**GIVEN DATA**:

============

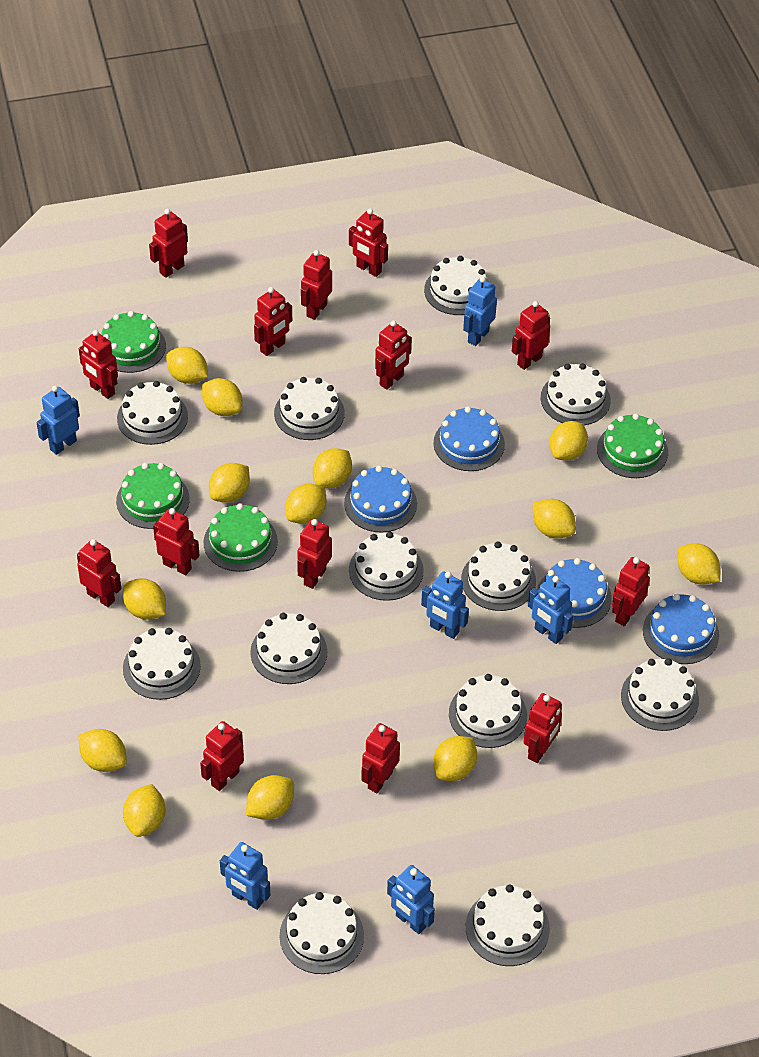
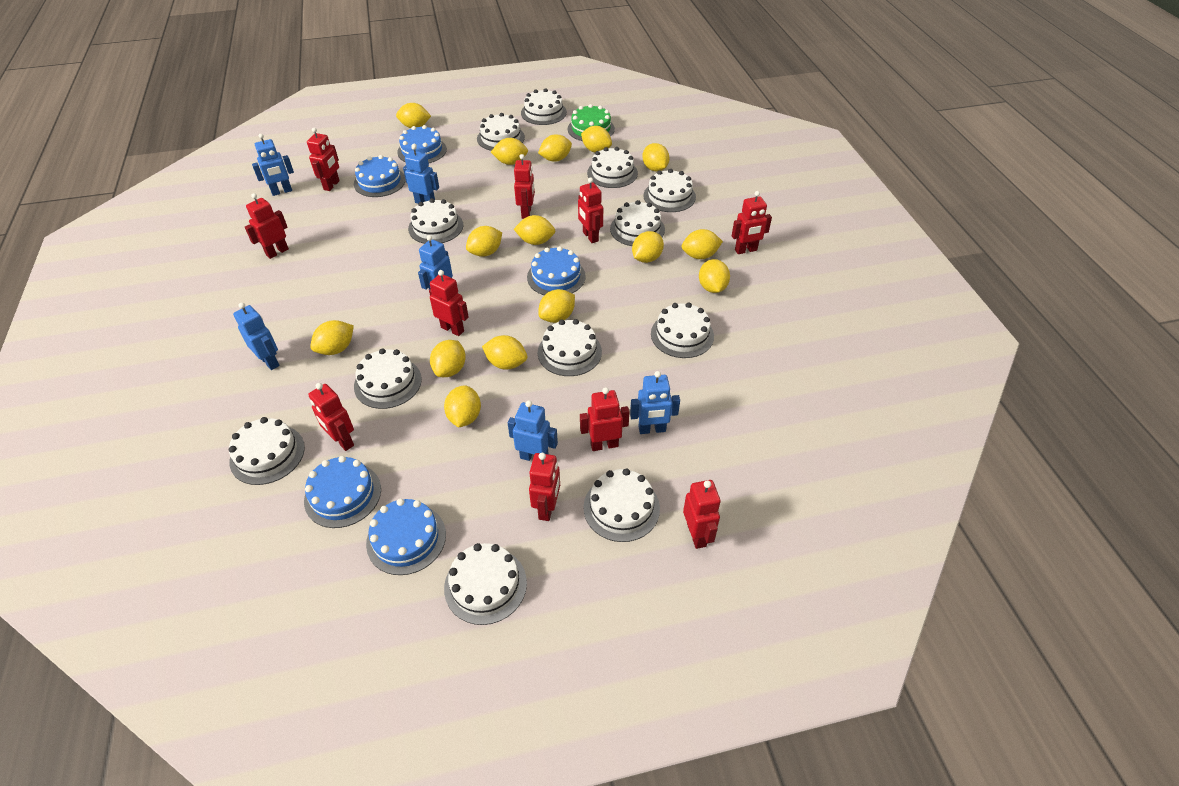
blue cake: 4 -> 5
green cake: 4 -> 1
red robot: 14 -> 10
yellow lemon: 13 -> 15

============

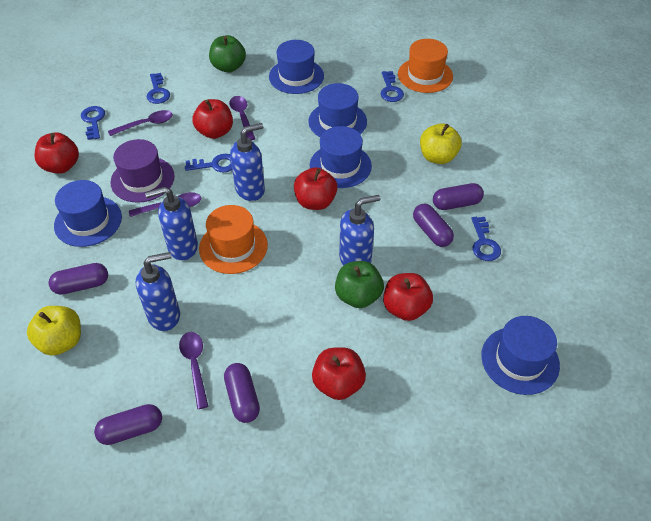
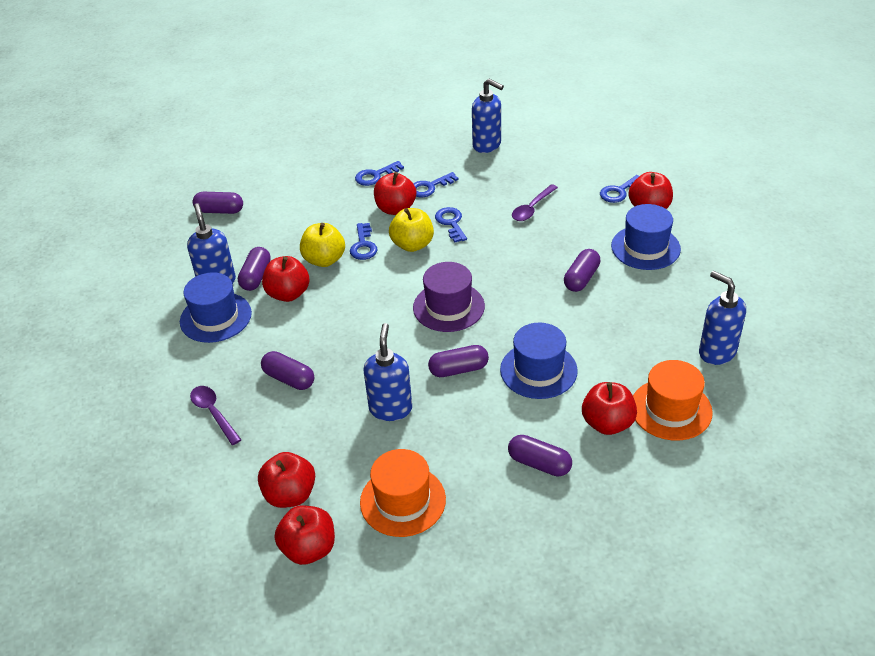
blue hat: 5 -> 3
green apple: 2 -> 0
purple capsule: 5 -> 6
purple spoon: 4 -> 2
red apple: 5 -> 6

============

**TASK TO CARRY OUT**: The listing above holds a line with "blue cake: 4 -> 5" and a line with "yellow lemon: 13 -> 15". Print the stretch from the first through the second, exactly and alone.

**RESULT**:
blue cake: 4 -> 5
green cake: 4 -> 1
red robot: 14 -> 10
yellow lemon: 13 -> 15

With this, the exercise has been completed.